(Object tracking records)
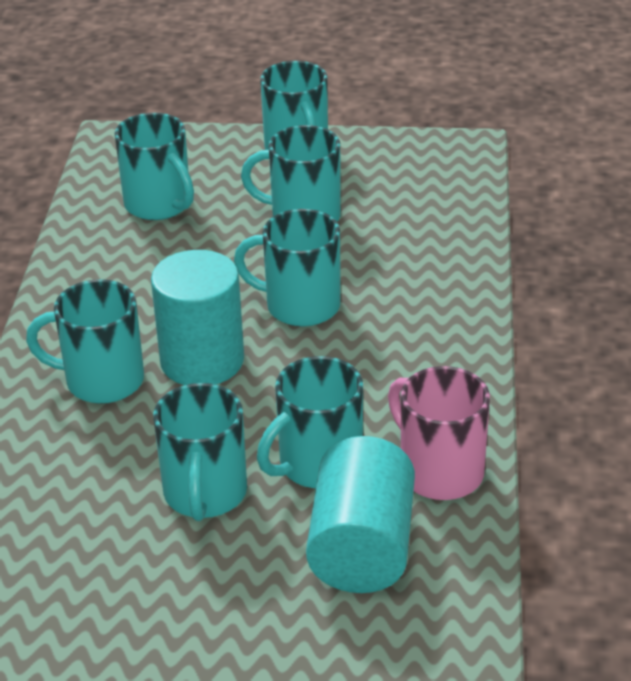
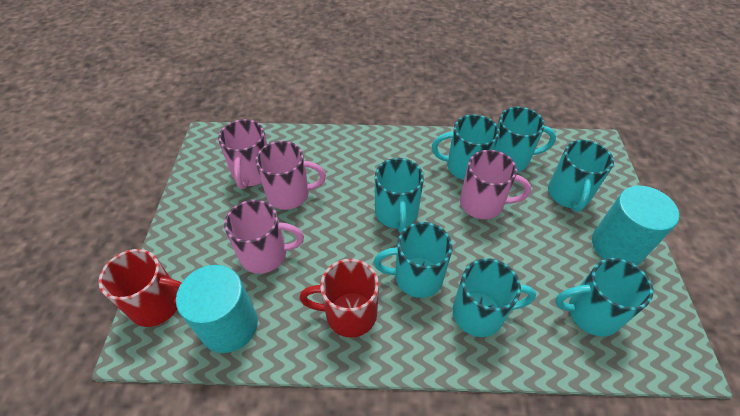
pink mug: 1 -> 4
red mug: 0 -> 2

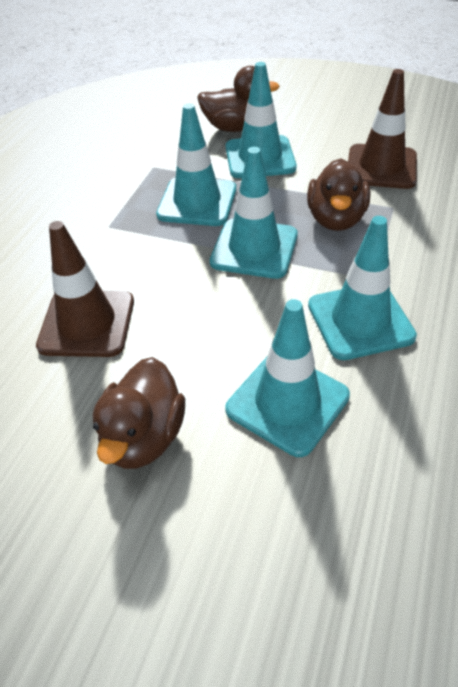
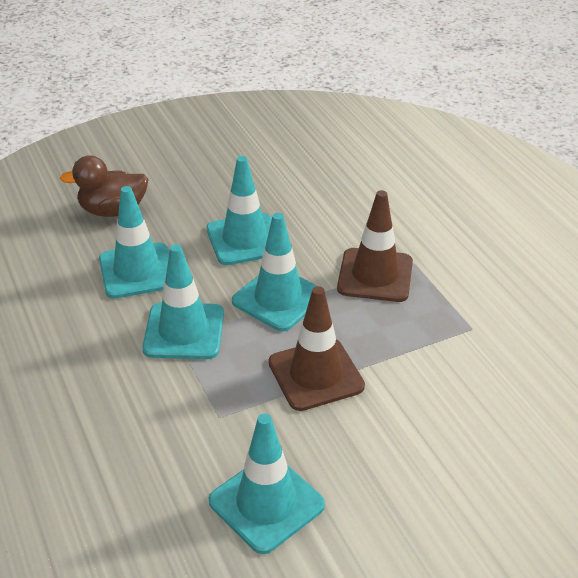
brown duck: 3 -> 1

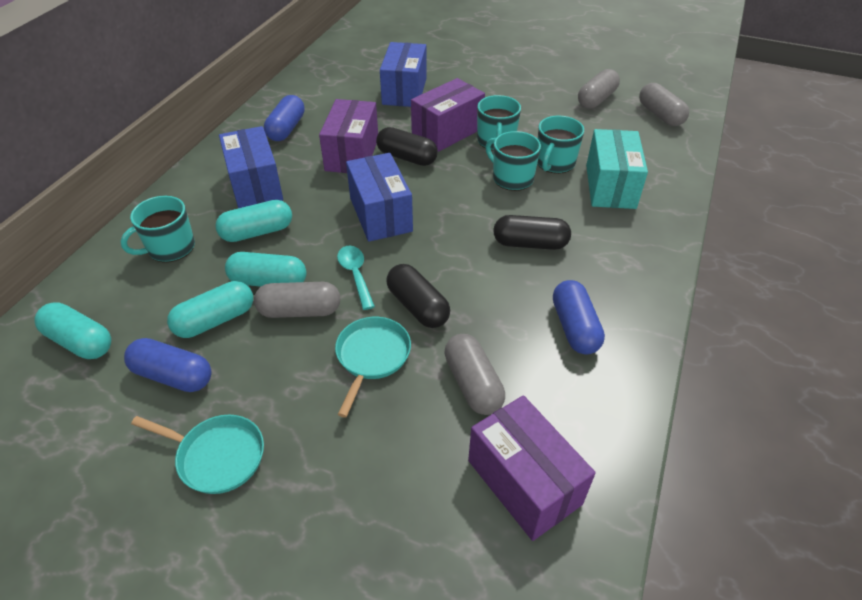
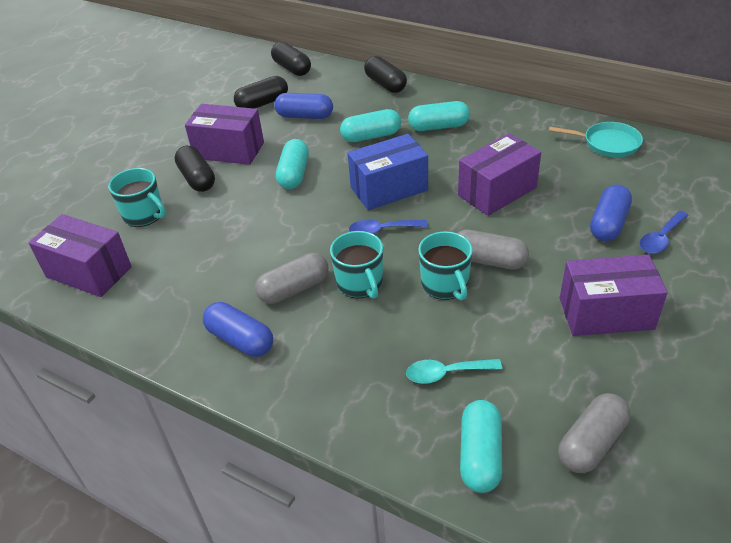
black capsule: 3 -> 4
blue box: 3 -> 1
blue spoon: 0 -> 2
grey capsule: 4 -> 3
purple box: 3 -> 4
turquoise box: 1 -> 0
turquoise mug: 4 -> 3
turquoise pan: 2 -> 1

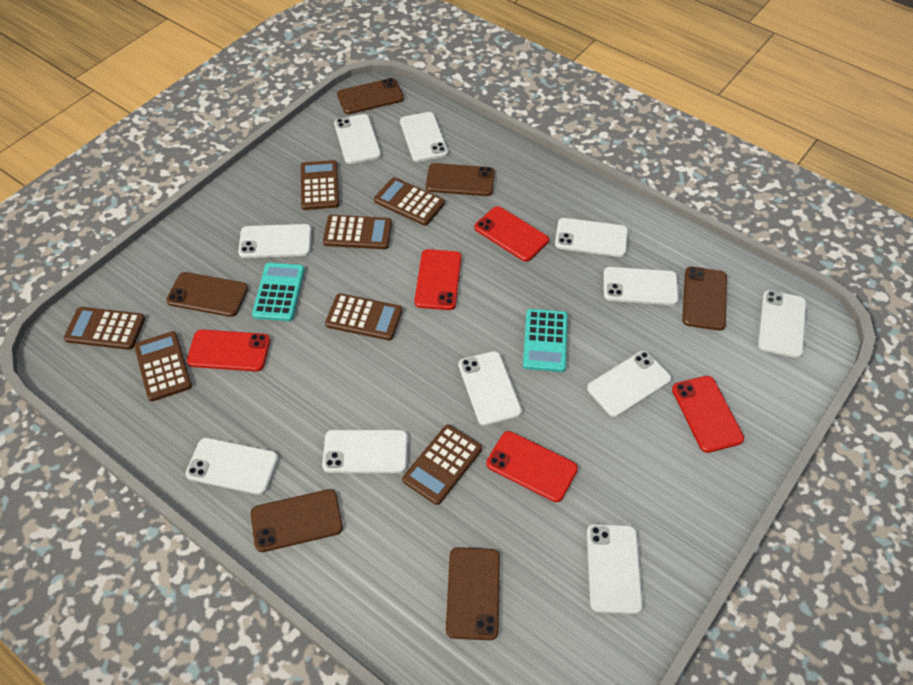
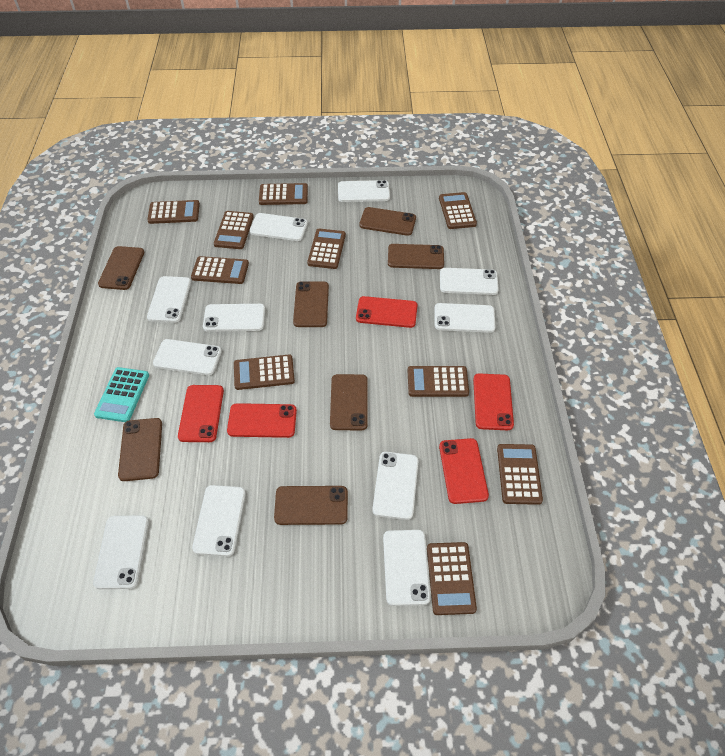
brown calculator: 7 -> 10
brown phone: 6 -> 7
turquoise calculator: 2 -> 1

__Requirement__
Retype, word for word, the line containing "turquoise pan: 2 -> 1" and each line after it through the end of the data, leaving any picture out.

__Completed exercise__
turquoise pan: 2 -> 1

brown calculator: 7 -> 10
brown phone: 6 -> 7
turquoise calculator: 2 -> 1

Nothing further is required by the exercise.